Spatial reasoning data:
>>>>>
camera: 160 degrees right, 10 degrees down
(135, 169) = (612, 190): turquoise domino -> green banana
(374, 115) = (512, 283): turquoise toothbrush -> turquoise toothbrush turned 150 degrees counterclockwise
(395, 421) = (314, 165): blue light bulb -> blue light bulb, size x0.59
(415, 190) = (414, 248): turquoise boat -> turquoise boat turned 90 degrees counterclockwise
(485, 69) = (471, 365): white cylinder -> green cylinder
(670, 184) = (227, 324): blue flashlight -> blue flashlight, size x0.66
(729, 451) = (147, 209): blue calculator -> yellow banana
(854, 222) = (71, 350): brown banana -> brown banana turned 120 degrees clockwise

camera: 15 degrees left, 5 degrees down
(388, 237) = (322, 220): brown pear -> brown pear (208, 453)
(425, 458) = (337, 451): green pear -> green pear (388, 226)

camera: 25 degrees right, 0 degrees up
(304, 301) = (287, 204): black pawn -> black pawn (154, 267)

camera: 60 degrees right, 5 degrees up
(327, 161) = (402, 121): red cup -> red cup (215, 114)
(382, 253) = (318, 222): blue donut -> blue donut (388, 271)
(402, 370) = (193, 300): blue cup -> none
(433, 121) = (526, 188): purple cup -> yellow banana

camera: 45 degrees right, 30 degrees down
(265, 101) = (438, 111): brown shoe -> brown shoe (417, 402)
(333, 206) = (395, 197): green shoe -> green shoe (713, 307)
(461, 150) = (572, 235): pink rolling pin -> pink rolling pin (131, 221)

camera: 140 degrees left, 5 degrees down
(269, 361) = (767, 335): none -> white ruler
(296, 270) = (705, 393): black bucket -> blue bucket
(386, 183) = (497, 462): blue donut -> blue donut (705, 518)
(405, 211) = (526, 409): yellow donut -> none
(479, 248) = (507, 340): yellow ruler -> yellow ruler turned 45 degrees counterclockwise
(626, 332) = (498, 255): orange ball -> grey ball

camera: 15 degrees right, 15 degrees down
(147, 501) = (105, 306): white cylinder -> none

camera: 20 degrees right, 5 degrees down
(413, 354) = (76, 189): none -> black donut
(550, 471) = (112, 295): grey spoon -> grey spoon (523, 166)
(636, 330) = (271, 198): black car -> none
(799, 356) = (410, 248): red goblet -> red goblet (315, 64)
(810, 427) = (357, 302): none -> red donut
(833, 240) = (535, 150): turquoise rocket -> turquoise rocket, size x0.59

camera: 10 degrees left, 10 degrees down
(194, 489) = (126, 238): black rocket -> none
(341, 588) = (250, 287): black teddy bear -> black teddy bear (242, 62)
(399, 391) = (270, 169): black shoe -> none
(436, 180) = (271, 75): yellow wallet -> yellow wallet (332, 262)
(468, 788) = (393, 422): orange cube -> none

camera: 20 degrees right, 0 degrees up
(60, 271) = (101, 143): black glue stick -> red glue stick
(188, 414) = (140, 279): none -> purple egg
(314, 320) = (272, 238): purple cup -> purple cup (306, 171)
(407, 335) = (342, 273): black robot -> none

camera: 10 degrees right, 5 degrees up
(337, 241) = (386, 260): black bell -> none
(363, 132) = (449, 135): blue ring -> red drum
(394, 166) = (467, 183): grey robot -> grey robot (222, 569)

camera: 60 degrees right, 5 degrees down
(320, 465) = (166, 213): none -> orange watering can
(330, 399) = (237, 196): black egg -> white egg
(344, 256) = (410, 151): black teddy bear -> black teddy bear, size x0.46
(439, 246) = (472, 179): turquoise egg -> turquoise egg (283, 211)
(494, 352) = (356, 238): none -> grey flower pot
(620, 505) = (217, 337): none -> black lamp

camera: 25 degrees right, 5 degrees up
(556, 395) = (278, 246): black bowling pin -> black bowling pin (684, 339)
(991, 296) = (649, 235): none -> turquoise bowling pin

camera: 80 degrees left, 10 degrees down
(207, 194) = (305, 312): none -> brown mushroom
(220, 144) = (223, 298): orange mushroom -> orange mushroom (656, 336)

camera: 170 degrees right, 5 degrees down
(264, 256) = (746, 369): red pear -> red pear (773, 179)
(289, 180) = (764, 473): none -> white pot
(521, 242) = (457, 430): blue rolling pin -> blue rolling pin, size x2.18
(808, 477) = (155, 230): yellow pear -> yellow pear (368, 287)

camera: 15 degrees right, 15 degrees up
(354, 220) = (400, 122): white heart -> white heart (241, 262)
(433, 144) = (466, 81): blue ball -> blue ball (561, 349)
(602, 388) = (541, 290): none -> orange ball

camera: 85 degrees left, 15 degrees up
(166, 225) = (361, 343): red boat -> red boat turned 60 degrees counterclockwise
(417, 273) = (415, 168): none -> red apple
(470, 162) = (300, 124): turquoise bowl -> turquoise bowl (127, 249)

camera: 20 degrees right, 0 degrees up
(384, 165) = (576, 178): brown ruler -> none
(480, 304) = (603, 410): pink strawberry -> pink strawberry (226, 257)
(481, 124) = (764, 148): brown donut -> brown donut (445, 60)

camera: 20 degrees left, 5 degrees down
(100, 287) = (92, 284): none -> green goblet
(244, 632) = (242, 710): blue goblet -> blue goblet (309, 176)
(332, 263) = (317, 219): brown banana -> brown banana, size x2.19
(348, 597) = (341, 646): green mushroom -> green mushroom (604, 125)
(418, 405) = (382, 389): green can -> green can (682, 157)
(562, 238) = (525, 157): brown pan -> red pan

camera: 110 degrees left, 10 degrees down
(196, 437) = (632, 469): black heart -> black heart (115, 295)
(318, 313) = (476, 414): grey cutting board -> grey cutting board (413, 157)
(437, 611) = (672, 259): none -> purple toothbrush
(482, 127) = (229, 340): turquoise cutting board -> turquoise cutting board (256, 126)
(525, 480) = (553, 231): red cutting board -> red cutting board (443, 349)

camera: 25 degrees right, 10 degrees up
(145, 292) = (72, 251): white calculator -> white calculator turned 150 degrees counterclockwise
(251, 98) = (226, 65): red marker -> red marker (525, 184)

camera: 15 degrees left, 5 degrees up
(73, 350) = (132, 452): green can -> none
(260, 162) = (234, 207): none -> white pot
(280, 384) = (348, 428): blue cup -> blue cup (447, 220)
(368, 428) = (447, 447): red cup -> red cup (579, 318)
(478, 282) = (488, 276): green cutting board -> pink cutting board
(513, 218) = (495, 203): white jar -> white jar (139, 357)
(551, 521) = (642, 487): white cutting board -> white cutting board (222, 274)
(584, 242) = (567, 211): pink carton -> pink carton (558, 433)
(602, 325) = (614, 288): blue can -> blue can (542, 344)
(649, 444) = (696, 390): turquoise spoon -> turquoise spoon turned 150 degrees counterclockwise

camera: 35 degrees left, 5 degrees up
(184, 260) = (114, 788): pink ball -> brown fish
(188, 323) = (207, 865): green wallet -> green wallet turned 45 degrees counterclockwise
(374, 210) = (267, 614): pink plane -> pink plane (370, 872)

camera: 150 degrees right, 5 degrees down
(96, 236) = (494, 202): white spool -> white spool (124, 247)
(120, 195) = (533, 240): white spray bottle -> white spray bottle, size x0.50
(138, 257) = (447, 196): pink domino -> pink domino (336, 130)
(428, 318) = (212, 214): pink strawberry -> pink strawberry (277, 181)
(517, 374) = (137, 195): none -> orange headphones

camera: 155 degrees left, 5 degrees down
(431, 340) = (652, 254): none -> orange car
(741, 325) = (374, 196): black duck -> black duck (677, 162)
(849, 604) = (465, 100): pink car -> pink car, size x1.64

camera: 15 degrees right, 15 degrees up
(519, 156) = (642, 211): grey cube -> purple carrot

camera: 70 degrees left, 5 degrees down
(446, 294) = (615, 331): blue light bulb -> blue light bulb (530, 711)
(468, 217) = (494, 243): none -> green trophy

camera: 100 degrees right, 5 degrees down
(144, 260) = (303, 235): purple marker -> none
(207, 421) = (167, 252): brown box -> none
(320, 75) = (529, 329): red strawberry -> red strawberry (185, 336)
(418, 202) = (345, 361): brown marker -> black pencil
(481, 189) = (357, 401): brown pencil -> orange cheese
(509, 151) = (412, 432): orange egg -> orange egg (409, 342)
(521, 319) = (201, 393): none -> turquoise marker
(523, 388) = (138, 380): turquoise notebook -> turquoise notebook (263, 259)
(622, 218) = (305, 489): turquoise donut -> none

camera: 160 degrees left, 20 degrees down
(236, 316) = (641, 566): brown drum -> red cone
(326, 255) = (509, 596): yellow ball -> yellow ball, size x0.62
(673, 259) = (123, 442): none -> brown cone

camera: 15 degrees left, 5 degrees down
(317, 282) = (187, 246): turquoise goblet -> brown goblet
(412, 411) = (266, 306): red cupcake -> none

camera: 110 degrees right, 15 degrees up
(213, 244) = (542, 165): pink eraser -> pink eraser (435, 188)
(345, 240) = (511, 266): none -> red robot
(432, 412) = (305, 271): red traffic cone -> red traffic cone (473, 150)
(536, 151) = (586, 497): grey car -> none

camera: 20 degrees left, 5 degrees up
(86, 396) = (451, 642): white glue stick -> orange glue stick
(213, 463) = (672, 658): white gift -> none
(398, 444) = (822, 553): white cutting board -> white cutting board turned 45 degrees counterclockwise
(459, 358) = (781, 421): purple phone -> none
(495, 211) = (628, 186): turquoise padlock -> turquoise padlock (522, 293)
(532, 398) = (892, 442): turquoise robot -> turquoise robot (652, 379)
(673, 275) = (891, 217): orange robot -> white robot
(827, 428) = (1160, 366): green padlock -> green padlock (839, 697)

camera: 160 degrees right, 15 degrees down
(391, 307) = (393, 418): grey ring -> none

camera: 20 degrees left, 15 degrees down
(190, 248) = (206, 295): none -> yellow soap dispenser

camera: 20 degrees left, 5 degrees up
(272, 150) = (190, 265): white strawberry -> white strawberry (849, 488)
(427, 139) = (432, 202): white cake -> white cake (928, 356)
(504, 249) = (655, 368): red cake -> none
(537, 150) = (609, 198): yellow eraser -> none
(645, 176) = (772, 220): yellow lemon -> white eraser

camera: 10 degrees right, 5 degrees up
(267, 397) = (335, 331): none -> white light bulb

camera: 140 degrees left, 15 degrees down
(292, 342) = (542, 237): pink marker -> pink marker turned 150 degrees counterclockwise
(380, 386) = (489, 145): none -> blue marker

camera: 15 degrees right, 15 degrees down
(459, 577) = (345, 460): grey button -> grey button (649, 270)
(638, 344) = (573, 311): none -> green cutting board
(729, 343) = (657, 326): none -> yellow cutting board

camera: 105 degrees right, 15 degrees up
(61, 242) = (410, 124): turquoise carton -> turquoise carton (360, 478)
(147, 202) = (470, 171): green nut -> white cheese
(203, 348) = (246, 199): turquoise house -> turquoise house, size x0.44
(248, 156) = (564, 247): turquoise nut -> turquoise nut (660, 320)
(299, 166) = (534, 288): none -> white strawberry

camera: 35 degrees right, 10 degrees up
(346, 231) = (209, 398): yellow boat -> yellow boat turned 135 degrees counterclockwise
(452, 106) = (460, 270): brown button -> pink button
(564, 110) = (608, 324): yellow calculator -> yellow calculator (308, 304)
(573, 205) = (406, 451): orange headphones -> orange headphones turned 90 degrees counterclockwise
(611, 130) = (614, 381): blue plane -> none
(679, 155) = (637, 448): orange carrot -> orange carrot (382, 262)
<<<<<
The task:
Could you please retype the lines from the start of the data through the line with "(395, 421) = (314, 165): blue", both included, and nothing else?

Exercise result:
camera: 160 degrees right, 10 degrees down
(135, 169) = (612, 190): turquoise domino -> green banana
(374, 115) = (512, 283): turquoise toothbrush -> turquoise toothbrush turned 150 degrees counterclockwise
(395, 421) = (314, 165): blue light bulb -> blue light bulb, size x0.59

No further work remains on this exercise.